:: STORED DATA ::
*** Begin section ***
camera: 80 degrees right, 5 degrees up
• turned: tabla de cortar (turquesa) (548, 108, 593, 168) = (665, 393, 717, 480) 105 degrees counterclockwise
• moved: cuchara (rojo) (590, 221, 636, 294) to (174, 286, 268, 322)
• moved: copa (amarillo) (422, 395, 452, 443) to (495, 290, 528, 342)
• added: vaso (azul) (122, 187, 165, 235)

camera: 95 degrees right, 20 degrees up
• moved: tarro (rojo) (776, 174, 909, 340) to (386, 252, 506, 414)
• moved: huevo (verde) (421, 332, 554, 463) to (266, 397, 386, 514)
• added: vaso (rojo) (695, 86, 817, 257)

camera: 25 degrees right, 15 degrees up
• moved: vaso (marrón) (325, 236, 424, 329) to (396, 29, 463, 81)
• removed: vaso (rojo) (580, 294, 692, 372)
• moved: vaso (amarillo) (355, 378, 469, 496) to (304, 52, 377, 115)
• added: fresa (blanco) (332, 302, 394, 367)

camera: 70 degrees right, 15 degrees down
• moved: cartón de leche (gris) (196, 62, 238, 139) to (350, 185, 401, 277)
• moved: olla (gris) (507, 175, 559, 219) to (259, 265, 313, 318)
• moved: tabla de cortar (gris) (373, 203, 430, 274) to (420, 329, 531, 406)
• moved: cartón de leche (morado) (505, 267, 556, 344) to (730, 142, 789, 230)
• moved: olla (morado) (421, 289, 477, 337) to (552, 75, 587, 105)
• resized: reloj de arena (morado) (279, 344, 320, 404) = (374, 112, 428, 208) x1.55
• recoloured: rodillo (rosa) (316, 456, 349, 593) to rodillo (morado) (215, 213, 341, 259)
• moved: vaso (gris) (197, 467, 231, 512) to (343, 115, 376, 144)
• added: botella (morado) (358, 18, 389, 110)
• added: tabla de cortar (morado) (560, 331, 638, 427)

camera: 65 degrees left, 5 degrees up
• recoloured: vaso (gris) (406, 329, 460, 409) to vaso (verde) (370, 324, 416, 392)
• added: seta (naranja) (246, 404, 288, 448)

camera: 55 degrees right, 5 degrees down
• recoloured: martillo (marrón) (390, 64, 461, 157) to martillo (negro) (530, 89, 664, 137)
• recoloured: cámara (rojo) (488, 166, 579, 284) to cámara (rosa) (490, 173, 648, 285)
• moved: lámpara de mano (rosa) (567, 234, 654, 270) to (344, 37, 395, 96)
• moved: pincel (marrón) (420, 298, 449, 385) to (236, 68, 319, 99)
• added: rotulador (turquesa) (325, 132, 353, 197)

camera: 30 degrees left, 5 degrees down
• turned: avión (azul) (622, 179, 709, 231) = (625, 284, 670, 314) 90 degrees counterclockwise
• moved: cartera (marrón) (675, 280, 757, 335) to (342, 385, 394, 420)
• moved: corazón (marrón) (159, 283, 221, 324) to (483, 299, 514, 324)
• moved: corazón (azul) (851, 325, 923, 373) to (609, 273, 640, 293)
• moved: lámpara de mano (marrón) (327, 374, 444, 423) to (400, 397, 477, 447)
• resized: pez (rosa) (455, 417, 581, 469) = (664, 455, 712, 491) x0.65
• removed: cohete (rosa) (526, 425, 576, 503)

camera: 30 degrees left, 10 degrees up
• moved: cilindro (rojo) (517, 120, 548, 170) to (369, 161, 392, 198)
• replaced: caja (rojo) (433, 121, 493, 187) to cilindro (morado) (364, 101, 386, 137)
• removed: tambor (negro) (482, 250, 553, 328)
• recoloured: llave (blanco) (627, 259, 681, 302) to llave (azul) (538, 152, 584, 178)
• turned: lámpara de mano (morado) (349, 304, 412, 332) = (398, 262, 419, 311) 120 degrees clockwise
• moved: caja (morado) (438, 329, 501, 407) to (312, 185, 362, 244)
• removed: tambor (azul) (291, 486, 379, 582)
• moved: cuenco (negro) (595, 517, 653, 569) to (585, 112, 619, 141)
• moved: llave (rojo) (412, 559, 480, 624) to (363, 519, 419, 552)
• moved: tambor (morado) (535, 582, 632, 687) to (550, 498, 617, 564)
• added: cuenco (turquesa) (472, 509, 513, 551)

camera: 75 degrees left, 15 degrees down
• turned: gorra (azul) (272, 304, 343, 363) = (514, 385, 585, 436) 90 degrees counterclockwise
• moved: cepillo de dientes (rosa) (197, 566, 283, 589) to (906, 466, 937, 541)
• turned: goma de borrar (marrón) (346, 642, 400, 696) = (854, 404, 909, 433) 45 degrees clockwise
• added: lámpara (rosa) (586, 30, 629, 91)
*** End section ***
:: PROMPT ::
Please write out, exactly as they appear above, only the lines in the stretch from the line with "299, 514, 324)" through the line with "397, 477, 447)".

:: ANSWER SECTION ::
• moved: corazón (marrón) (159, 283, 221, 324) to (483, 299, 514, 324)
• moved: corazón (azul) (851, 325, 923, 373) to (609, 273, 640, 293)
• moved: lámpara de mano (marrón) (327, 374, 444, 423) to (400, 397, 477, 447)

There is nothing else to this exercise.